Before-and-after object lists
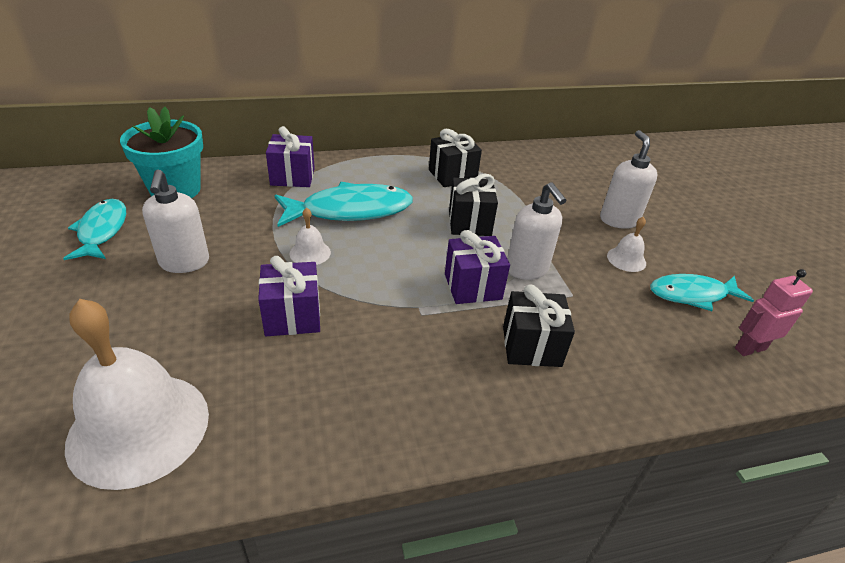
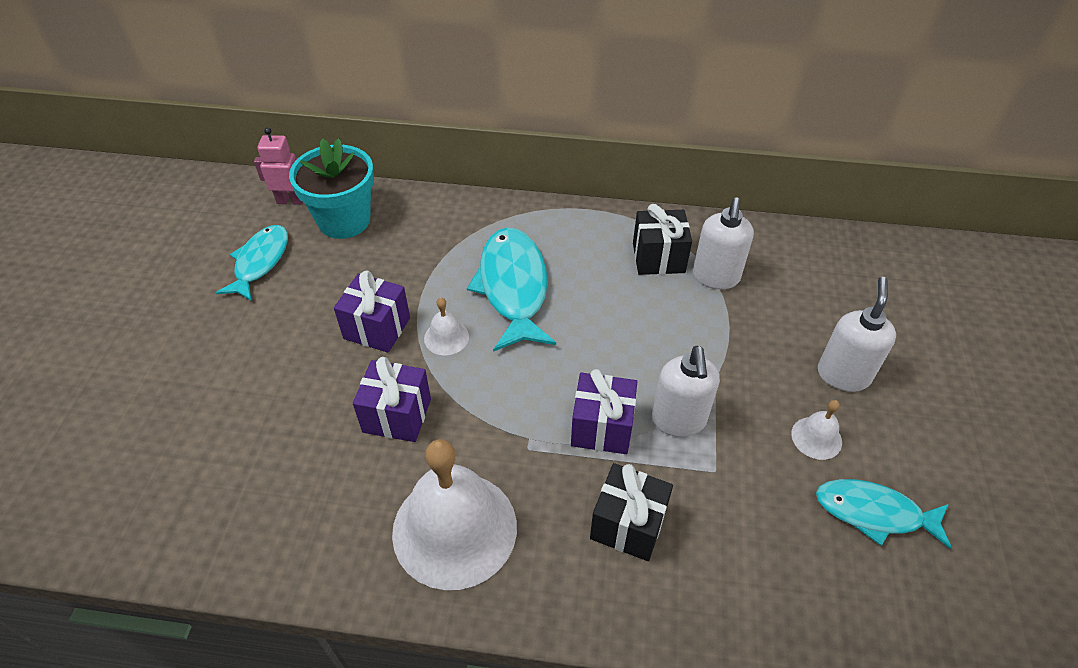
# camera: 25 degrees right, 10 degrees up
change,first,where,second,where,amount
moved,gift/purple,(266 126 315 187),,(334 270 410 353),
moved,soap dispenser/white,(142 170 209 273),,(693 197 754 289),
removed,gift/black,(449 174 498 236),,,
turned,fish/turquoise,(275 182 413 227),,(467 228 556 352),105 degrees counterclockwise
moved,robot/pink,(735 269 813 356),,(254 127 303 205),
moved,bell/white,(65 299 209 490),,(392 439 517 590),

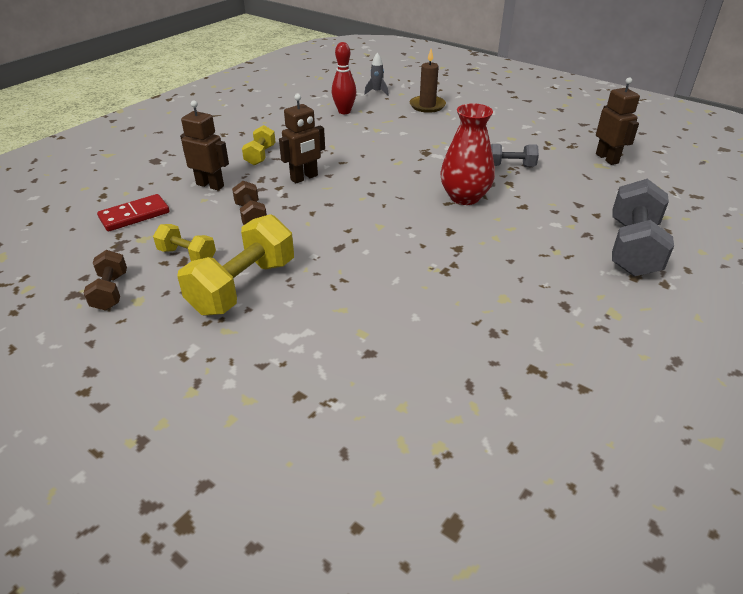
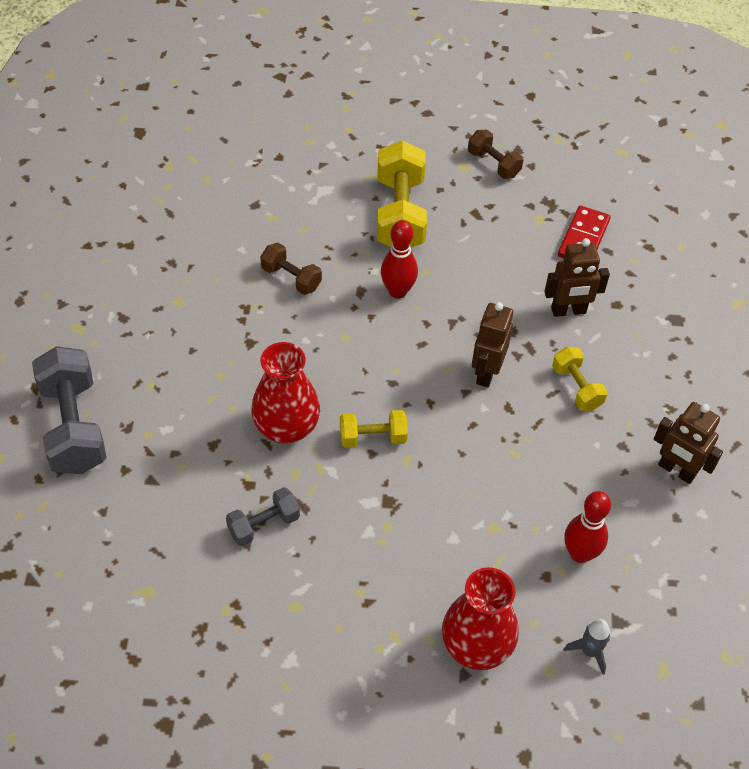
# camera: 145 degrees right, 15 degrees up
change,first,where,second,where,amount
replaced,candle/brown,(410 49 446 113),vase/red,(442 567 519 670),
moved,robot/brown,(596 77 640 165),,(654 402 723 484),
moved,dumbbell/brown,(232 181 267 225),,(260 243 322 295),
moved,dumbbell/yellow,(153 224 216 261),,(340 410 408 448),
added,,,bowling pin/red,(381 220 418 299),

**Task goal:** Set down the records in full and exactly. Do not carry over any image.

**Task result:**
# camera: 25 degrees right, 10 degrees up
change,first,where,second,where,amount
moved,gift/purple,(266 126 315 187),,(334 270 410 353),
moved,soap dispenser/white,(142 170 209 273),,(693 197 754 289),
removed,gift/black,(449 174 498 236),,,
turned,fish/turquoise,(275 182 413 227),,(467 228 556 352),105 degrees counterclockwise
moved,robot/pink,(735 269 813 356),,(254 127 303 205),
moved,bell/white,(65 299 209 490),,(392 439 517 590),

# camera: 145 degrees right, 15 degrees up
change,first,where,second,where,amount
replaced,candle/brown,(410 49 446 113),vase/red,(442 567 519 670),
moved,robot/brown,(596 77 640 165),,(654 402 723 484),
moved,dumbbell/brown,(232 181 267 225),,(260 243 322 295),
moved,dumbbell/yellow,(153 224 216 261),,(340 410 408 448),
added,,,bowling pin/red,(381 220 418 299),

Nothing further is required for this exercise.